Supplied records
>>>>>
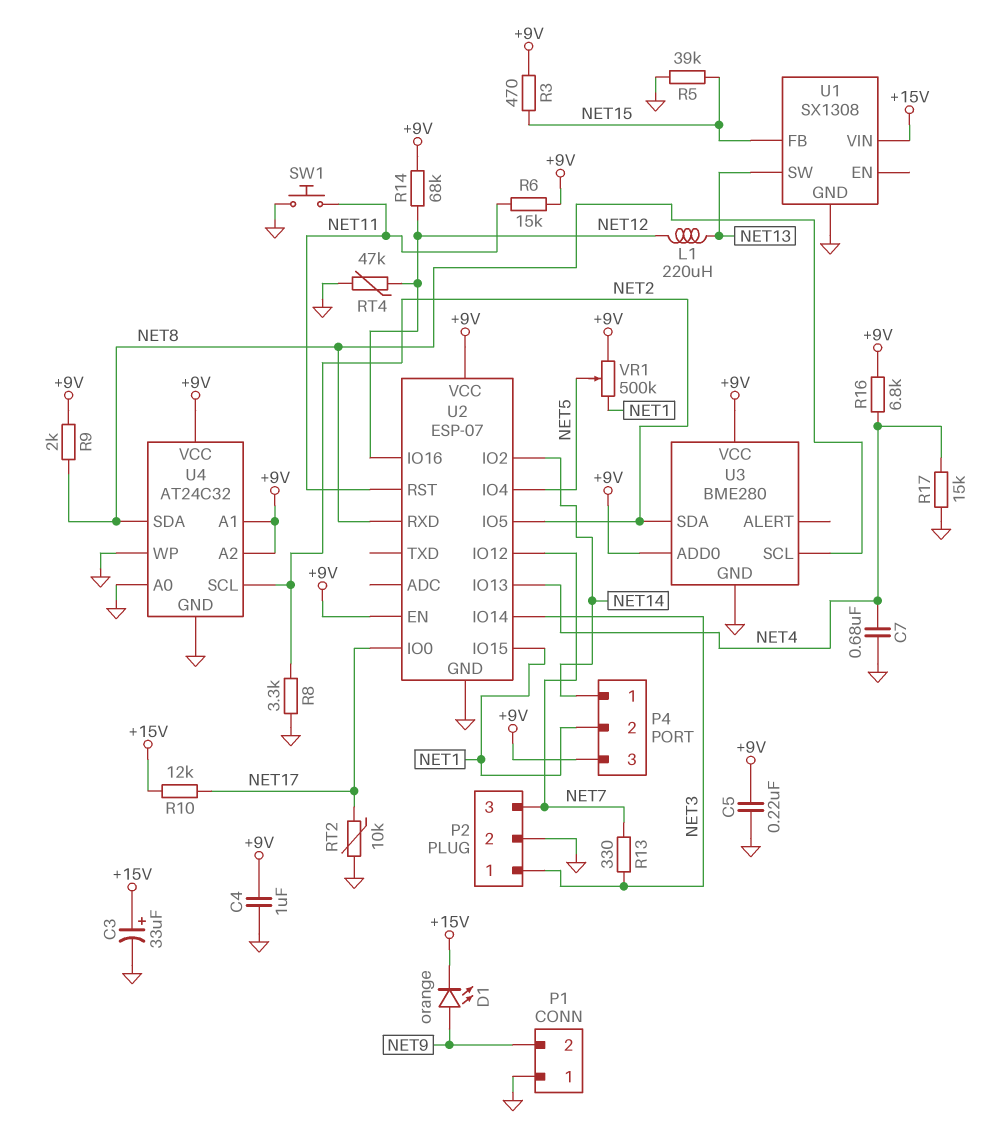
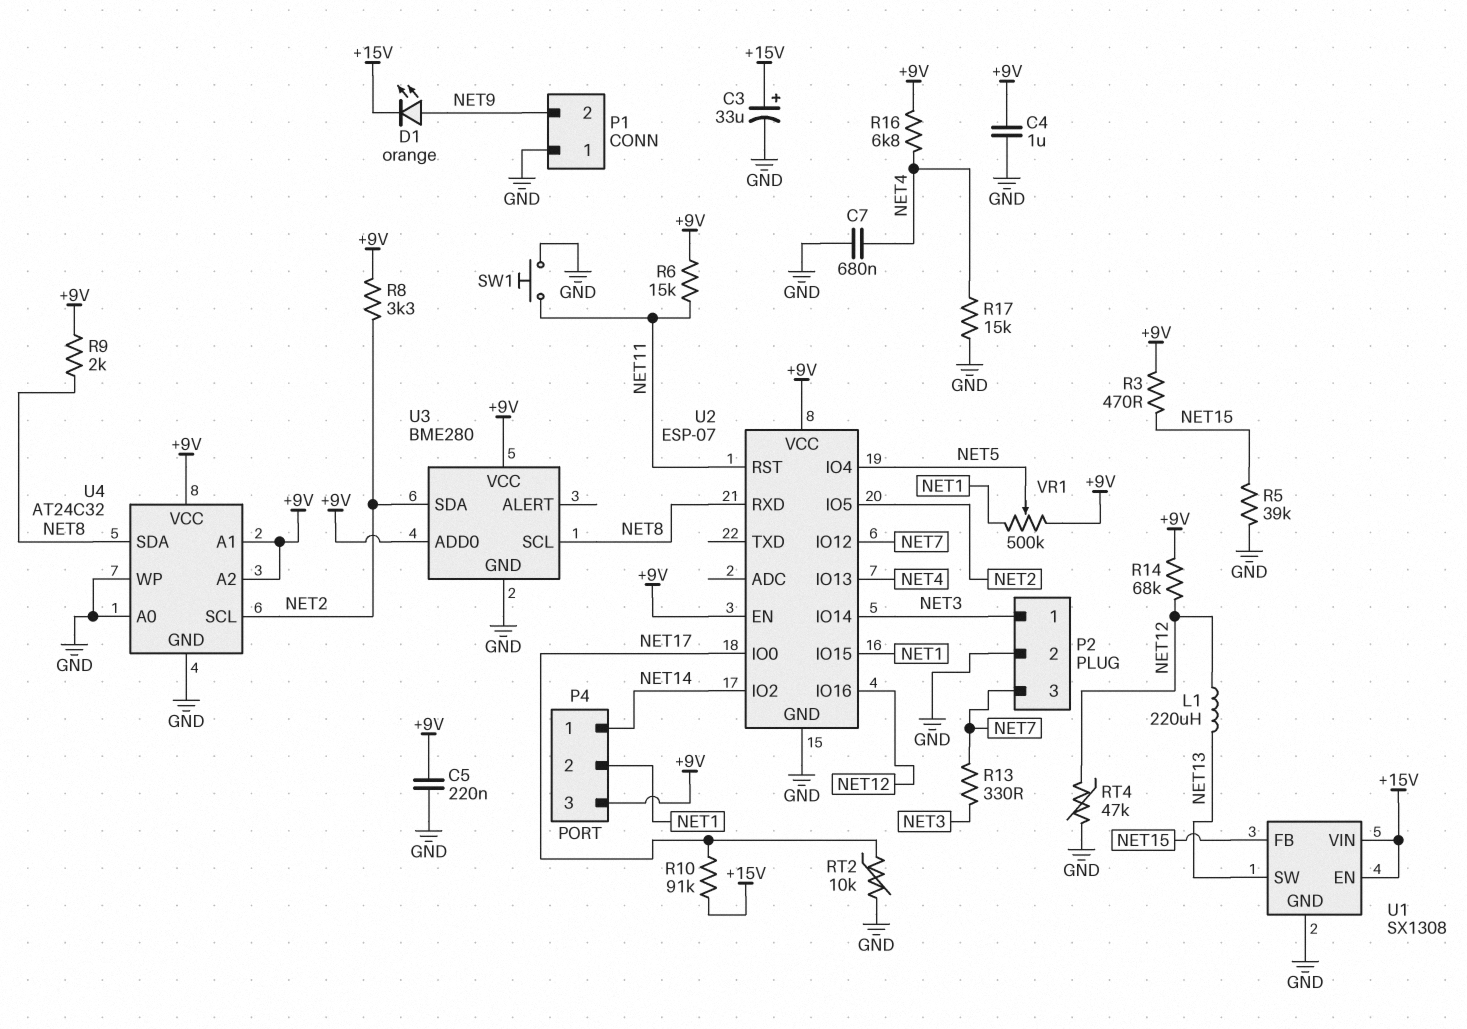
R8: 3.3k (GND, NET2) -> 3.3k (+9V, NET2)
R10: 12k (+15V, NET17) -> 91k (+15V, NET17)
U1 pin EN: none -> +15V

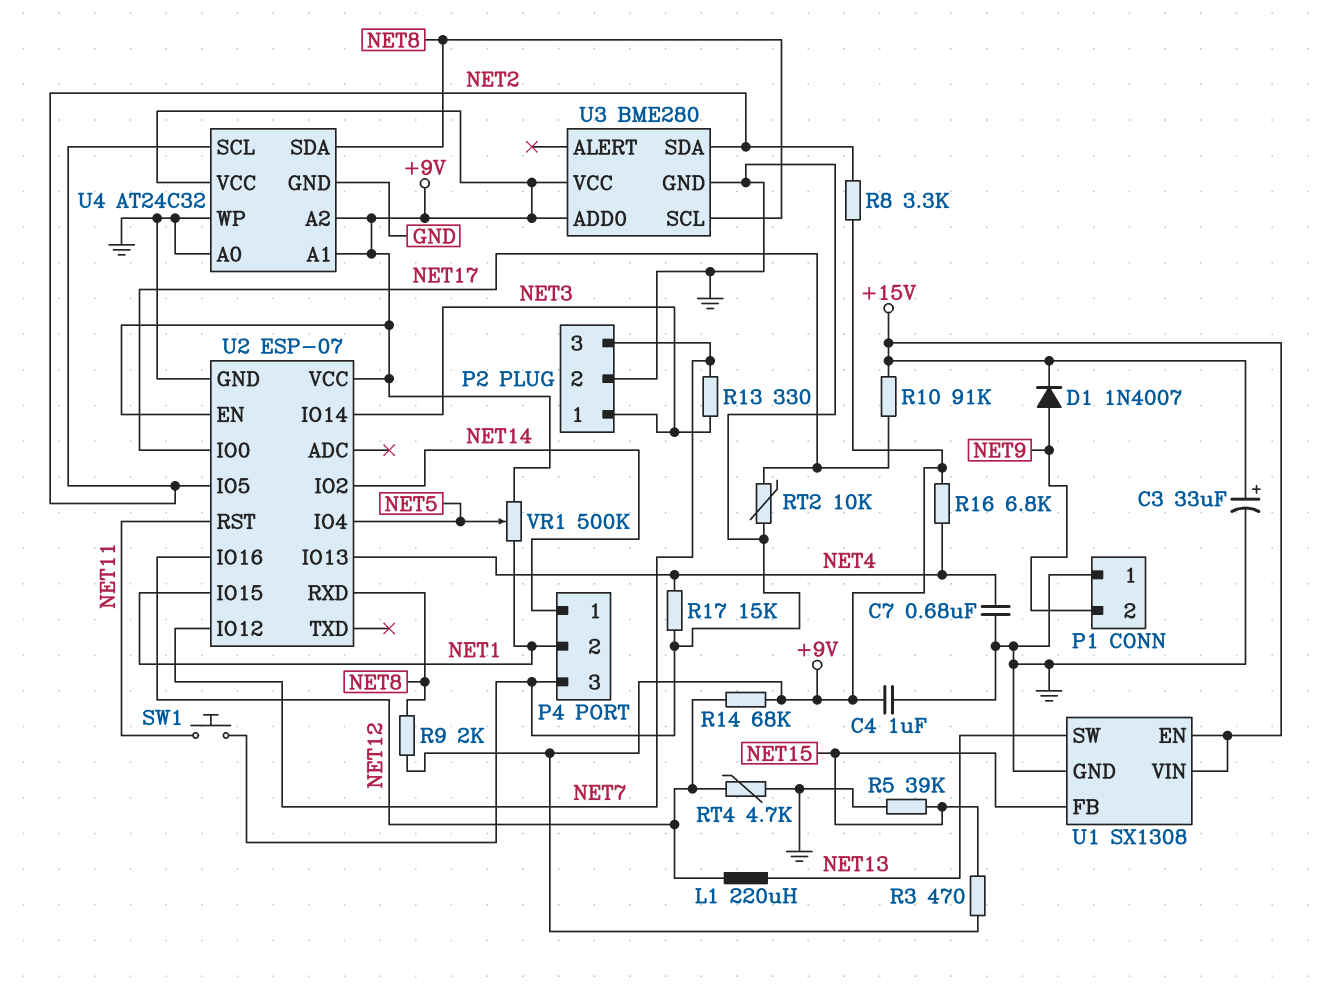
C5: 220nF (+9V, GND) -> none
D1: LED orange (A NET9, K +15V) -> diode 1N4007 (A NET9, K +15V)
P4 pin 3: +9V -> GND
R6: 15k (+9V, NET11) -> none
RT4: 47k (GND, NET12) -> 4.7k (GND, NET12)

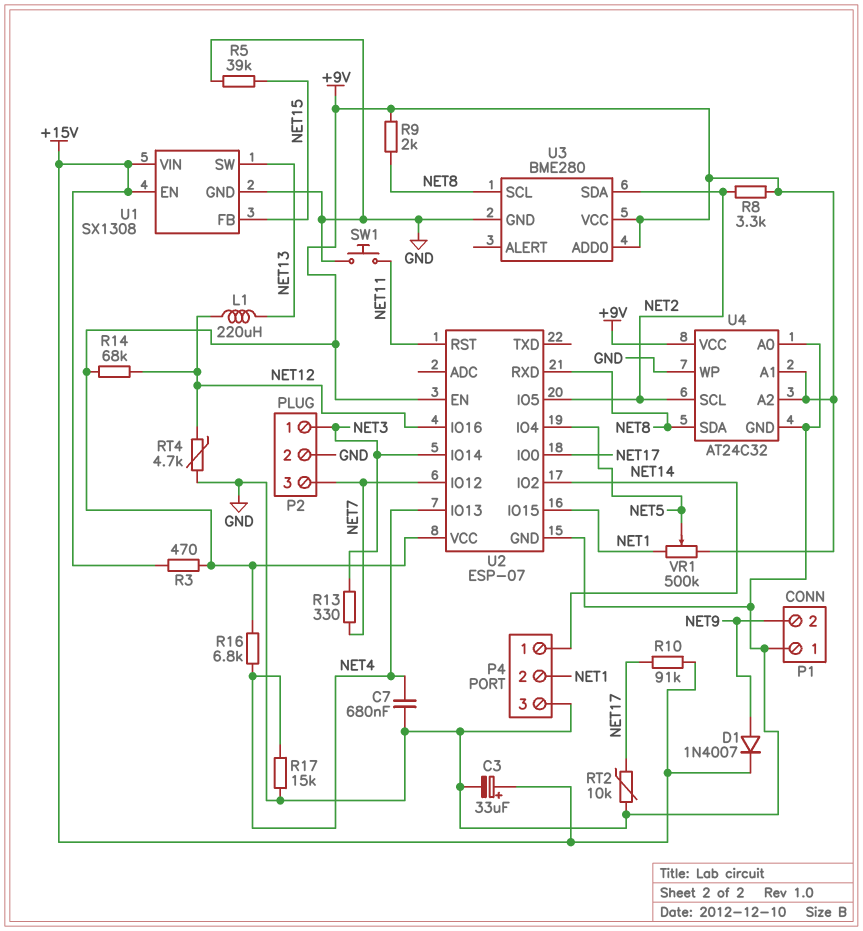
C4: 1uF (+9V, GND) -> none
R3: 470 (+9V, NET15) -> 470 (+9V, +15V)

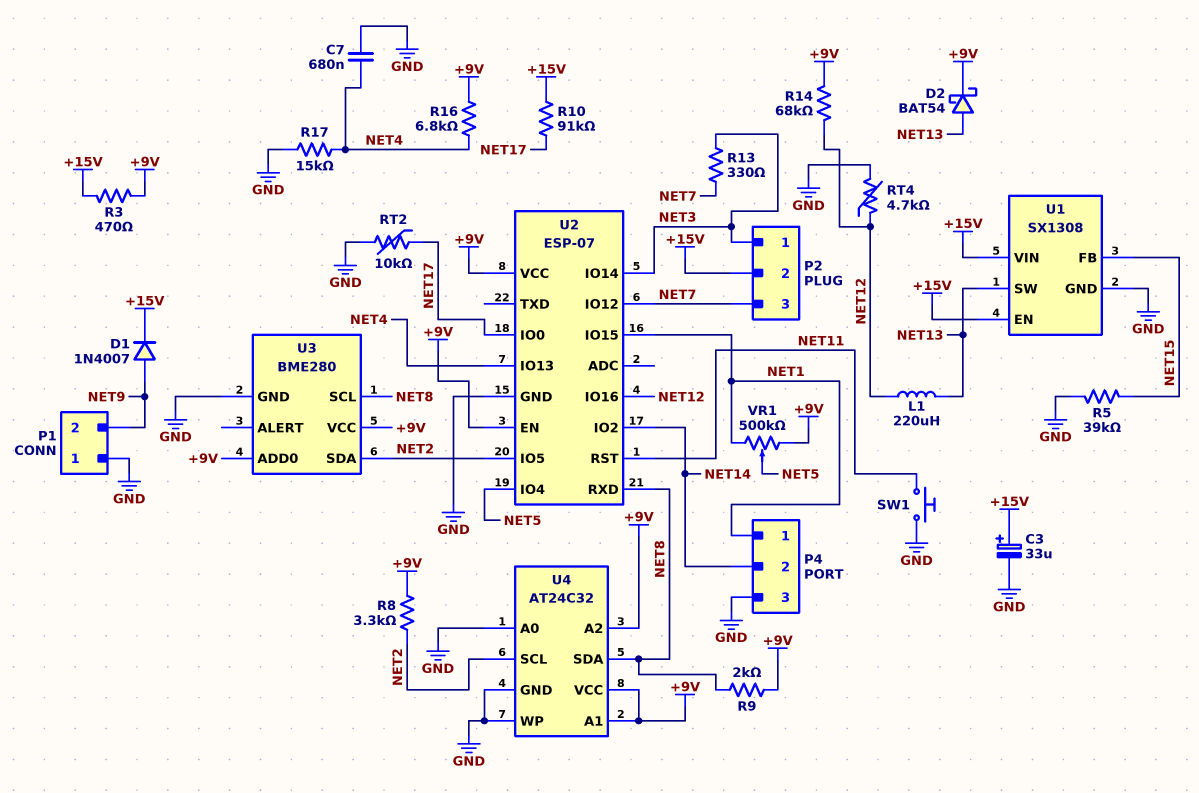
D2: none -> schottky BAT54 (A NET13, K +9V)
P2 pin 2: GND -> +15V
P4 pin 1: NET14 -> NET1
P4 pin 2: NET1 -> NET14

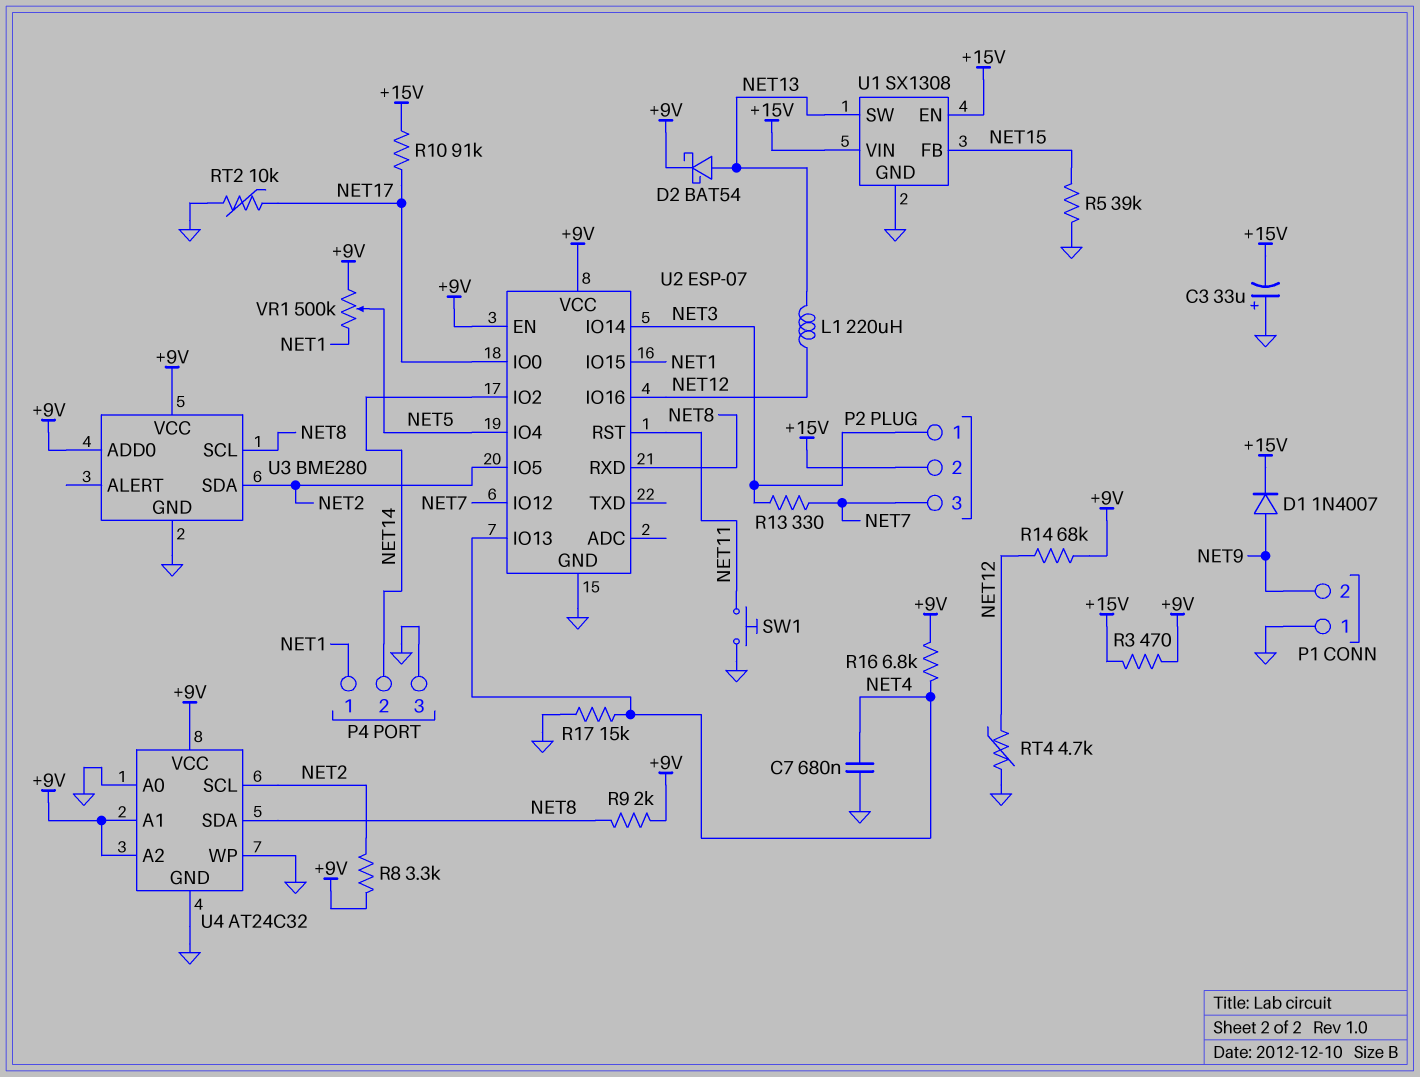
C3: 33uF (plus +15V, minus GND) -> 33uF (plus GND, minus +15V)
<<<<<
Work instructions
Quote, exactly and only, the lines from the first line of the data above through the line containing "R3: 470 (+9V, NET15) -> 470 (+9V, +15V)". The pictures do not belong in it.

Solution to this exercise
R8: 3.3k (GND, NET2) -> 3.3k (+9V, NET2)
R10: 12k (+15V, NET17) -> 91k (+15V, NET17)
U1 pin EN: none -> +15V

C5: 220nF (+9V, GND) -> none
D1: LED orange (A NET9, K +15V) -> diode 1N4007 (A NET9, K +15V)
P4 pin 3: +9V -> GND
R6: 15k (+9V, NET11) -> none
RT4: 47k (GND, NET12) -> 4.7k (GND, NET12)

C4: 1uF (+9V, GND) -> none
R3: 470 (+9V, NET15) -> 470 (+9V, +15V)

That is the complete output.